**Your objective:**
Which lines of the data below include the string "plate"? Return each of them.
--- Entries supplied Enclosed Below ---
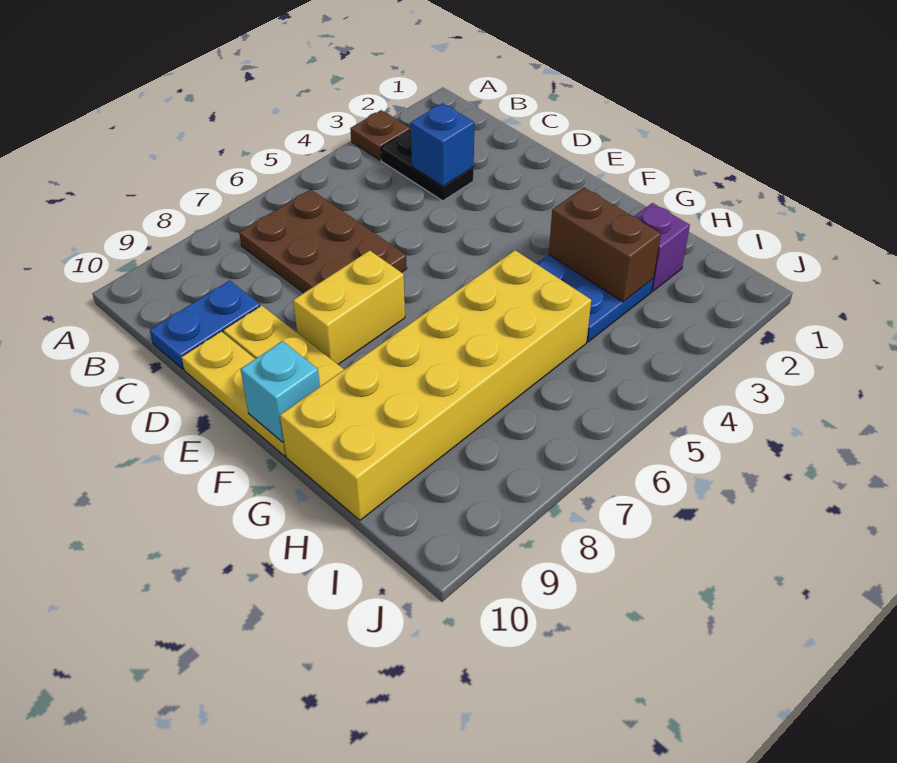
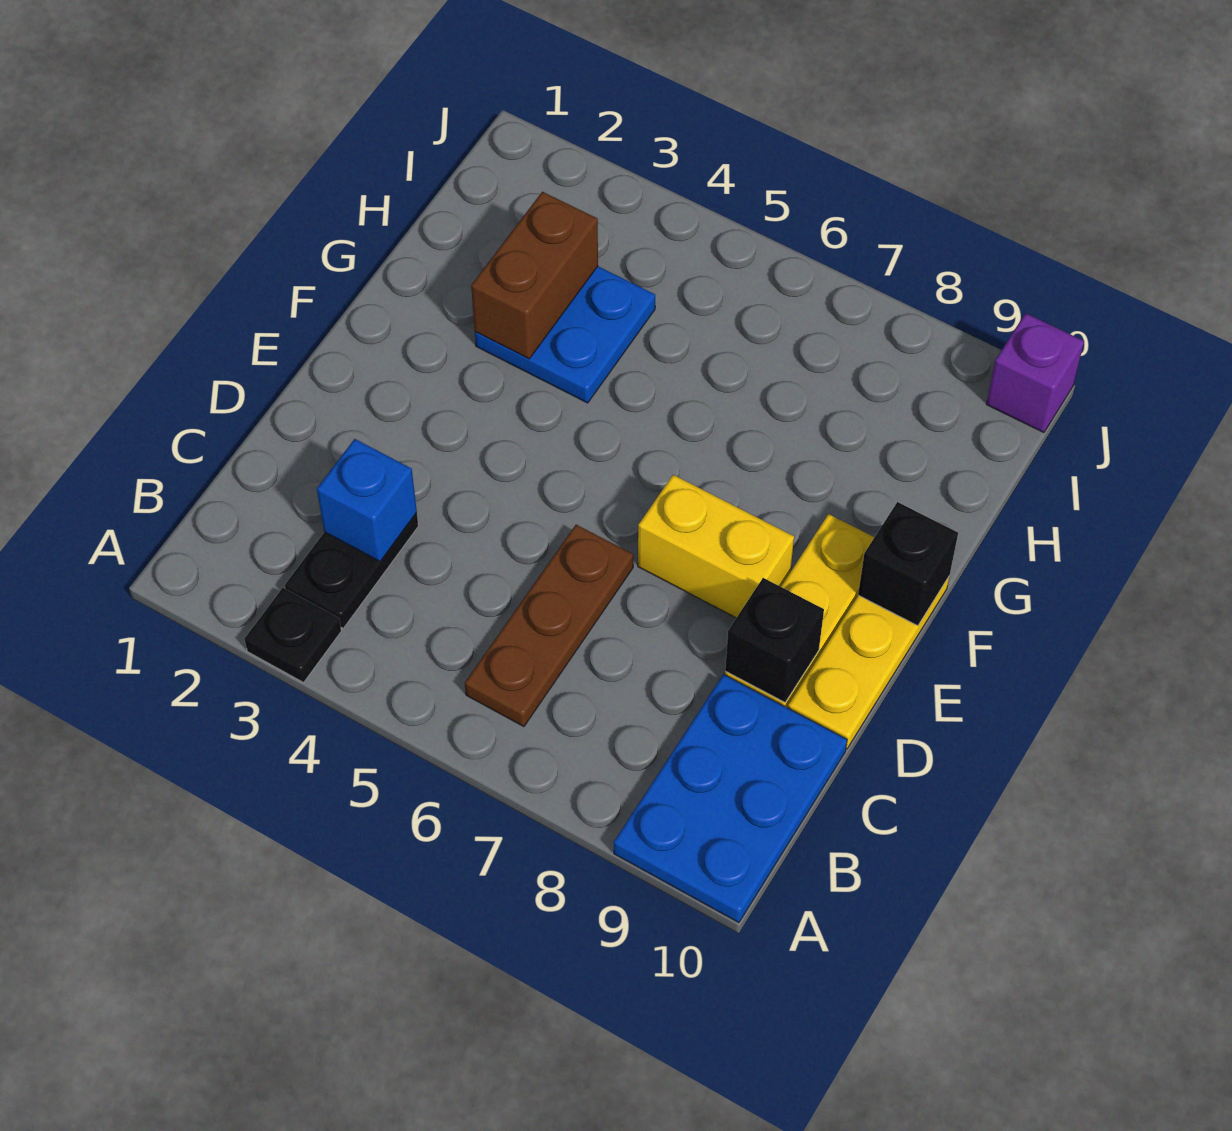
brown plate A3 level 1 -> black plate A3 level 1
brown plate B6:D7 level 1 -> brown plate B6:D6 level 1
blue plate C9:C10 level 1 -> blue plate A9:C10 level 1
none -> black brick D9 level 2
cyan brick F10 level 2 -> black brick F10 level 2
yellow brick G5:H10 level 1 -> none
purple brick H2 level 1 -> purple brick J10 level 1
--- End of Enclosed Entries supplied ---
**Task solution:**
brown plate A3 level 1 -> black plate A3 level 1
brown plate B6:D7 level 1 -> brown plate B6:D6 level 1
blue plate C9:C10 level 1 -> blue plate A9:C10 level 1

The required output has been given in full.